**PROBLEM**
Find the line with "This is a 0.2 m/px aerial image." in the listing below. Write it out exactly, along with every later line up to the final one.

┌──

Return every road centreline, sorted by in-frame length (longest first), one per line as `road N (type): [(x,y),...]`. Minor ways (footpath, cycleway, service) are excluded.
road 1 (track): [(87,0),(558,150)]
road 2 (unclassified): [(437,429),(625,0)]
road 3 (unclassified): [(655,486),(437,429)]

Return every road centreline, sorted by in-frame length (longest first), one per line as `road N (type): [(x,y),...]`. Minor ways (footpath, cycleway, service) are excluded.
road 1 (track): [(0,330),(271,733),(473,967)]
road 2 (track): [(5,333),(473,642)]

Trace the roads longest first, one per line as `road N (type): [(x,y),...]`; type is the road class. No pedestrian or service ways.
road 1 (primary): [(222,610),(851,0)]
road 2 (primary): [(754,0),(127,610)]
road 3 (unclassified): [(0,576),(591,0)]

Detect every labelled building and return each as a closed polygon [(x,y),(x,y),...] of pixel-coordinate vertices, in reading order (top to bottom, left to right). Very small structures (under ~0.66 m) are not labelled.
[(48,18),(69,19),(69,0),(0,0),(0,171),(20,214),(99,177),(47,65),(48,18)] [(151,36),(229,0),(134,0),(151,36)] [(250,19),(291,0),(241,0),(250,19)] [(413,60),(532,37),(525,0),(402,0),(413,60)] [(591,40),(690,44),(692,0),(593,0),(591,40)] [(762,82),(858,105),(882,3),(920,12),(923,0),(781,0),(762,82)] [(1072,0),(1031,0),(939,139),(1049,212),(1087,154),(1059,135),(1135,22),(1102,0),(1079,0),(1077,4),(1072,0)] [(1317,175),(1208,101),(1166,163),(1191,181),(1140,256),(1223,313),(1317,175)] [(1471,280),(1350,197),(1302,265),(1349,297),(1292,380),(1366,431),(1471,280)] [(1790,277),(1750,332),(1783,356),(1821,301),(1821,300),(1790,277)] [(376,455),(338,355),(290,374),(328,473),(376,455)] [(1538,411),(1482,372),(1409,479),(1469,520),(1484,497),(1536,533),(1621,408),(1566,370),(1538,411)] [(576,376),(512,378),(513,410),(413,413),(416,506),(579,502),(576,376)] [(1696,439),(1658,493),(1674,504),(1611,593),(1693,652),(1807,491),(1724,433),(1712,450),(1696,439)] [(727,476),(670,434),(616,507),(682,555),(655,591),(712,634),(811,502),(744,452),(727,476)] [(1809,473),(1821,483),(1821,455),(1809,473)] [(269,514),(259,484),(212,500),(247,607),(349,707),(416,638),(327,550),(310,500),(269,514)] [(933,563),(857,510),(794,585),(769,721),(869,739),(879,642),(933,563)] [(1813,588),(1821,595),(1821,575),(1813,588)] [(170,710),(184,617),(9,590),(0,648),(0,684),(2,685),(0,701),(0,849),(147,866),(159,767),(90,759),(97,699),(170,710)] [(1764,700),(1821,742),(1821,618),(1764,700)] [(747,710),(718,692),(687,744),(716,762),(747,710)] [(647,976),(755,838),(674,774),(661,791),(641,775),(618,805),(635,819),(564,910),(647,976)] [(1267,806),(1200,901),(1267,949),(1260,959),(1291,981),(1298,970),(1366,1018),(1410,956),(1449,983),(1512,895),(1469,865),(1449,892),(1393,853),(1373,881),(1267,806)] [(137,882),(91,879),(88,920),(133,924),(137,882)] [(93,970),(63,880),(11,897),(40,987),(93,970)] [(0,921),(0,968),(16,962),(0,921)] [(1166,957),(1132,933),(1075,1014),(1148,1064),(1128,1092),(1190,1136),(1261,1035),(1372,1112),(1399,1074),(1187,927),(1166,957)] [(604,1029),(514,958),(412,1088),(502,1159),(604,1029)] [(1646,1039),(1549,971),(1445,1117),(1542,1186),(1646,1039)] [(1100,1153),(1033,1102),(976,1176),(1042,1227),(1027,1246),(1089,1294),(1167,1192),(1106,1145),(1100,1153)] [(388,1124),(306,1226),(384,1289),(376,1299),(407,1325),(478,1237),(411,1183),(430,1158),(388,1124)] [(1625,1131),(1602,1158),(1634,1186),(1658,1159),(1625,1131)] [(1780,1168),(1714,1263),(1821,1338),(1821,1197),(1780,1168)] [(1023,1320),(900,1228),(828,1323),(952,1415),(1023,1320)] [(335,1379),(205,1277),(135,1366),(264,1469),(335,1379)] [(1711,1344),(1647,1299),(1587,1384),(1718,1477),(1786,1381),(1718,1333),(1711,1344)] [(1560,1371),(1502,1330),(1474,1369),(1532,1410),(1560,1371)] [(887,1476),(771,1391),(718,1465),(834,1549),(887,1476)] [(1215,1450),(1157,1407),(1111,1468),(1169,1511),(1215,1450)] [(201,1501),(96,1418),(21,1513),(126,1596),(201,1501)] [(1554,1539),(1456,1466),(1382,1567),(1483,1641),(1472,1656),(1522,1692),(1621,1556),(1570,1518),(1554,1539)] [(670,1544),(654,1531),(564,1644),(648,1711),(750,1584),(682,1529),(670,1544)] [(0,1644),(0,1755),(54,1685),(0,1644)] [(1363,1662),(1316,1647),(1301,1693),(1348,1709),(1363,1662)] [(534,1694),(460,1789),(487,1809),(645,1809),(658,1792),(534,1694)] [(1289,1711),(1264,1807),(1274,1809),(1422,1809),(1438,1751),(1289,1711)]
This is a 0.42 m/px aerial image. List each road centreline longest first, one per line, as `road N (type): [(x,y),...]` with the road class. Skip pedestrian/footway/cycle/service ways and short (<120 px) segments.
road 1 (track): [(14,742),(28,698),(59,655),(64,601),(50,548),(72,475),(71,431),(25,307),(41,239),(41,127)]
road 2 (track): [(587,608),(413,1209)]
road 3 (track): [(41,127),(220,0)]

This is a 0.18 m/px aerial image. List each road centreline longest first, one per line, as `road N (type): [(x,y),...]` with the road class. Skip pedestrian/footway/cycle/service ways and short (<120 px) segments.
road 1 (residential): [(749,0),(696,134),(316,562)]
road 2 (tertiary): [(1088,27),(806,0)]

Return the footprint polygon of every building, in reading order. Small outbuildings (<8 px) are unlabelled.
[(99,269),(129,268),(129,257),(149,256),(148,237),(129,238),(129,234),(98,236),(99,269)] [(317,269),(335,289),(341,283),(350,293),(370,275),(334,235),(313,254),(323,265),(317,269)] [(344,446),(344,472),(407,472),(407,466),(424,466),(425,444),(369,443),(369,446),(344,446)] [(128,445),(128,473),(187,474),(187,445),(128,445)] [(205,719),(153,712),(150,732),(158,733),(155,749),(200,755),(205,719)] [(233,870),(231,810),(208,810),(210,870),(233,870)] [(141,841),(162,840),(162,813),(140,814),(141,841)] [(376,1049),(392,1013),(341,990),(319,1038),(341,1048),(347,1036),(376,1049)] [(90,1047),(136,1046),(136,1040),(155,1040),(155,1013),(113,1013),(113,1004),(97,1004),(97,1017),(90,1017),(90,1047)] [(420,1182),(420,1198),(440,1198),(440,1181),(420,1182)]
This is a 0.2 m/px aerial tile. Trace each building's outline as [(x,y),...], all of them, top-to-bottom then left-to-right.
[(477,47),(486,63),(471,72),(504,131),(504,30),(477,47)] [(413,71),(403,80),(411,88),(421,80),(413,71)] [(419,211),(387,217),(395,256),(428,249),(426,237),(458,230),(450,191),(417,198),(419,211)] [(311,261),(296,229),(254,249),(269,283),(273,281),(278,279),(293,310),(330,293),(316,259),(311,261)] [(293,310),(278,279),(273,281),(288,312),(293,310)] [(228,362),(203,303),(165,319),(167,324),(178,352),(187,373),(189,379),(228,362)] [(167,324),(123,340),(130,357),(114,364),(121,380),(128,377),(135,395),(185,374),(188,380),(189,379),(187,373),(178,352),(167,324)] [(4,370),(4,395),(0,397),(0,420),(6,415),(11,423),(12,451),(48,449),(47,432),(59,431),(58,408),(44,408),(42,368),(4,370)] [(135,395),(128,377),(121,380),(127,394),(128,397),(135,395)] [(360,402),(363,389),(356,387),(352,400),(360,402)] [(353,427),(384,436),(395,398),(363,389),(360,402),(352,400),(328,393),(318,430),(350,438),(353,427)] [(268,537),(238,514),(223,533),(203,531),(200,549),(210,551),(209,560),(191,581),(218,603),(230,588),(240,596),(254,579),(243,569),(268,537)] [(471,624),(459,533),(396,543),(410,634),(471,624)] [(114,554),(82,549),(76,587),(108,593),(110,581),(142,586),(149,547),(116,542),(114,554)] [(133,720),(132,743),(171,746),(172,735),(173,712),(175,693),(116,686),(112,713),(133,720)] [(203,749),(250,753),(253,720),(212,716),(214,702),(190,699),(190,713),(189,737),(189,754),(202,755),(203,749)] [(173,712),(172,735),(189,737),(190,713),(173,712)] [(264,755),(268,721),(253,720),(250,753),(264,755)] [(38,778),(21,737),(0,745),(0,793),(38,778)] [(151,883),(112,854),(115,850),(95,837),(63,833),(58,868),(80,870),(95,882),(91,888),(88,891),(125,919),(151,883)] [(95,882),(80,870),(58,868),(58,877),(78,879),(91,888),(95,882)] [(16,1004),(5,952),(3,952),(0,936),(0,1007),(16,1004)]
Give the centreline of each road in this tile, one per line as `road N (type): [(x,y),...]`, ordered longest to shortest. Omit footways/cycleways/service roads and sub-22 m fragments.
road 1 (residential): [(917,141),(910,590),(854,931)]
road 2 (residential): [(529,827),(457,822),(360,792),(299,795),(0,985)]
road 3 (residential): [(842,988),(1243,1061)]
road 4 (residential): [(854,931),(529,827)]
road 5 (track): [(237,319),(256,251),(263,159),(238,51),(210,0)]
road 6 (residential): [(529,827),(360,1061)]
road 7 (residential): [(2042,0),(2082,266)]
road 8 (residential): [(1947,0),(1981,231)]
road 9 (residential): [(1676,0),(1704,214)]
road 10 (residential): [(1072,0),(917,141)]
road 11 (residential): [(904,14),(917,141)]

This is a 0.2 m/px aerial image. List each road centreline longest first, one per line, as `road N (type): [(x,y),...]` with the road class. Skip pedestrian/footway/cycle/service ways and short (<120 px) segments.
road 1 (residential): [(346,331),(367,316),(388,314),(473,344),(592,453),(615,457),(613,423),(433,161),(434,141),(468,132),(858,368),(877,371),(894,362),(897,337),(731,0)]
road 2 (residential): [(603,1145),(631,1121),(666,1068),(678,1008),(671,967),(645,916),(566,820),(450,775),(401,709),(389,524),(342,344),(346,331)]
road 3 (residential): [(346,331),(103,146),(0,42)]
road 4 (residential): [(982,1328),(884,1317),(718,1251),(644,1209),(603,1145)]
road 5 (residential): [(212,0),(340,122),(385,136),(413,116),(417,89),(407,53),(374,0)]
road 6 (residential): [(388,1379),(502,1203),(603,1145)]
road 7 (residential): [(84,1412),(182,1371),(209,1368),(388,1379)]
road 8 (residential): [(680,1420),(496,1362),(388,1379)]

└──

**EXERCISE RESPONSE**
This is a 0.2 m/px aerial image. List each road centreline longest first, one per line, as `road N (type): [(x,y),...]` with the road class. Skip pedestrian/footway/cycle/service ways and short (<120 px) segments.
road 1 (residential): [(346,331),(367,316),(388,314),(473,344),(592,453),(615,457),(613,423),(433,161),(434,141),(468,132),(858,368),(877,371),(894,362),(897,337),(731,0)]
road 2 (residential): [(603,1145),(631,1121),(666,1068),(678,1008),(671,967),(645,916),(566,820),(450,775),(401,709),(389,524),(342,344),(346,331)]
road 3 (residential): [(346,331),(103,146),(0,42)]
road 4 (residential): [(982,1328),(884,1317),(718,1251),(644,1209),(603,1145)]
road 5 (residential): [(212,0),(340,122),(385,136),(413,116),(417,89),(407,53),(374,0)]
road 6 (residential): [(388,1379),(502,1203),(603,1145)]
road 7 (residential): [(84,1412),(182,1371),(209,1368),(388,1379)]
road 8 (residential): [(680,1420),(496,1362),(388,1379)]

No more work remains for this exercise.